What you need to do: All that is needed is every line of the listing below that has "purple".

Dataset records:
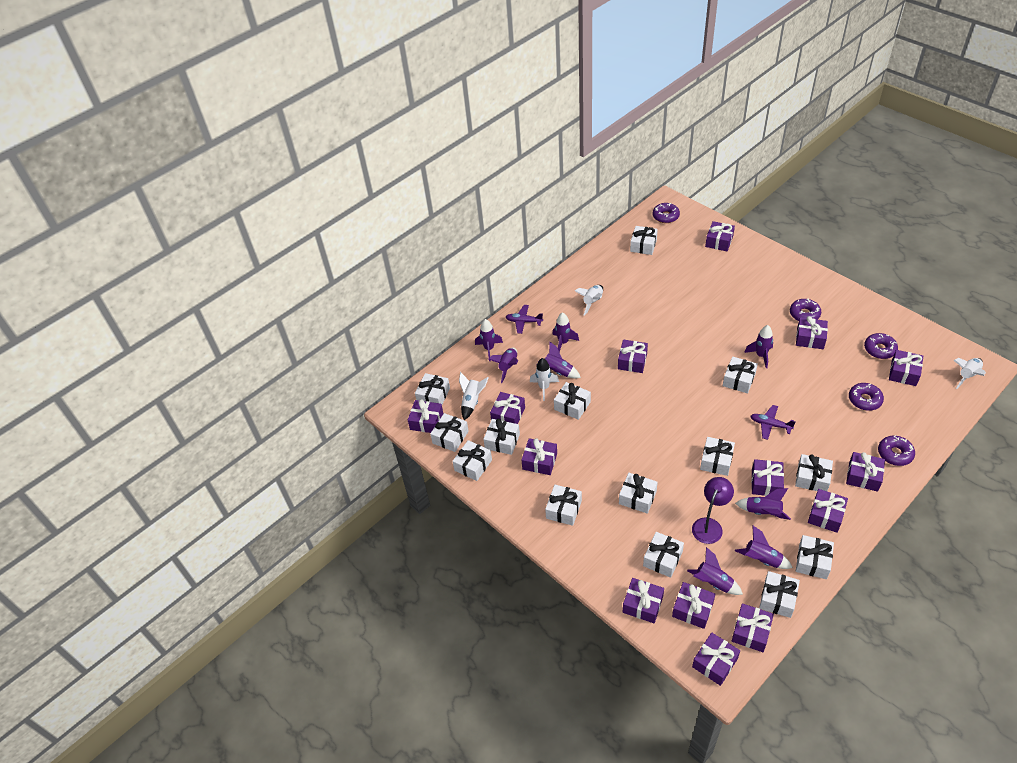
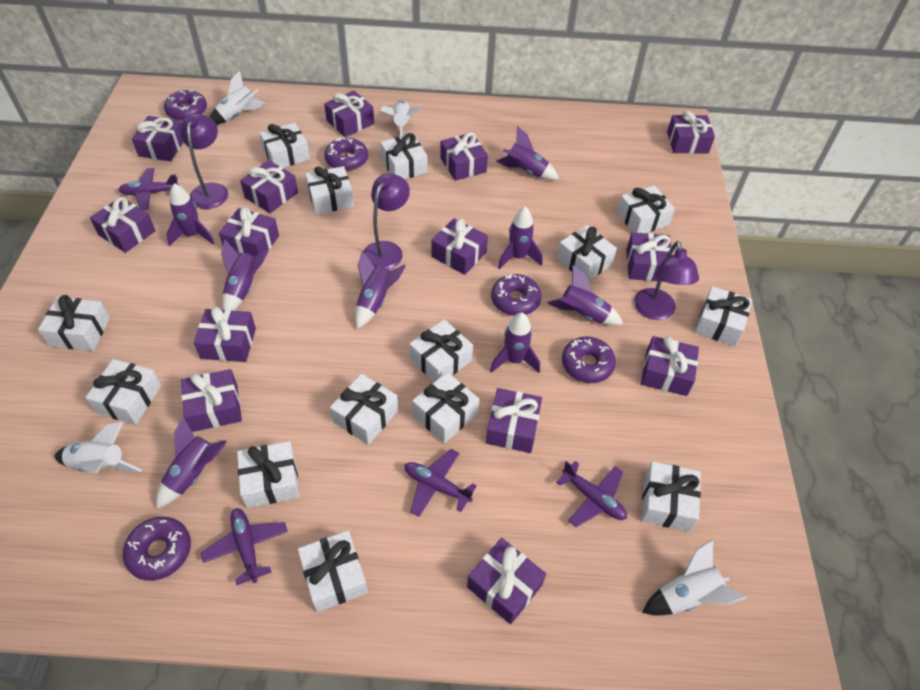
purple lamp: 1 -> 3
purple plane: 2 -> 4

--

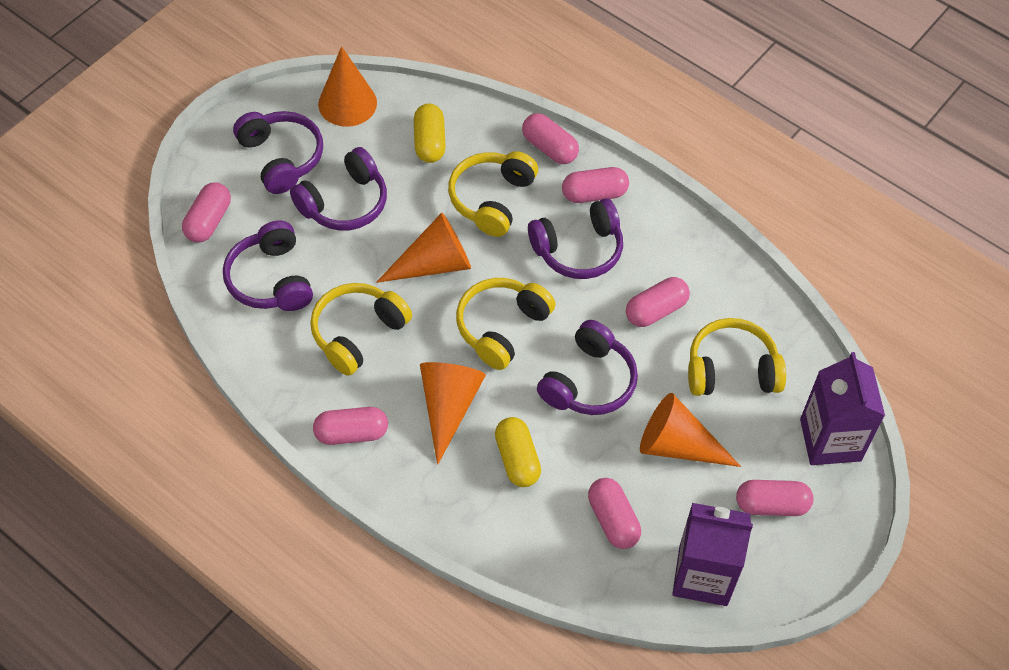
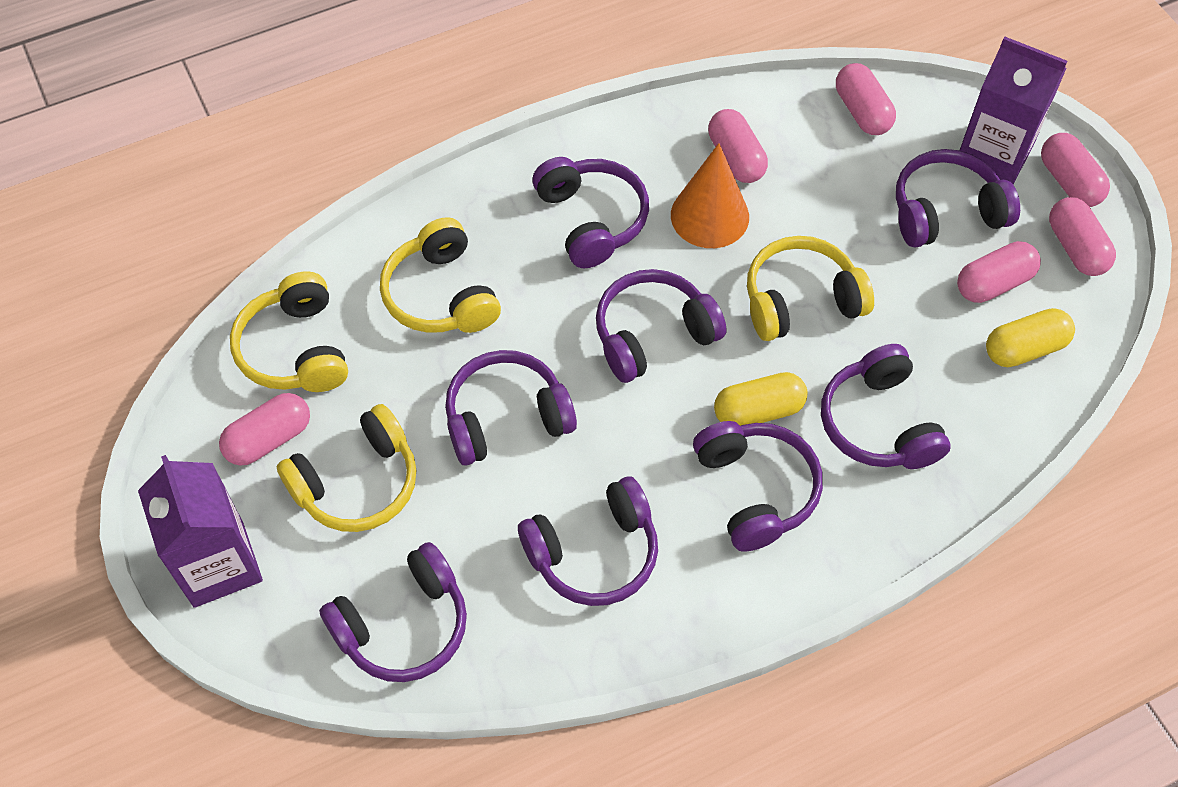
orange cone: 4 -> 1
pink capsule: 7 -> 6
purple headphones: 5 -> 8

Response below:
purple lamp: 1 -> 3
purple plane: 2 -> 4
purple headphones: 5 -> 8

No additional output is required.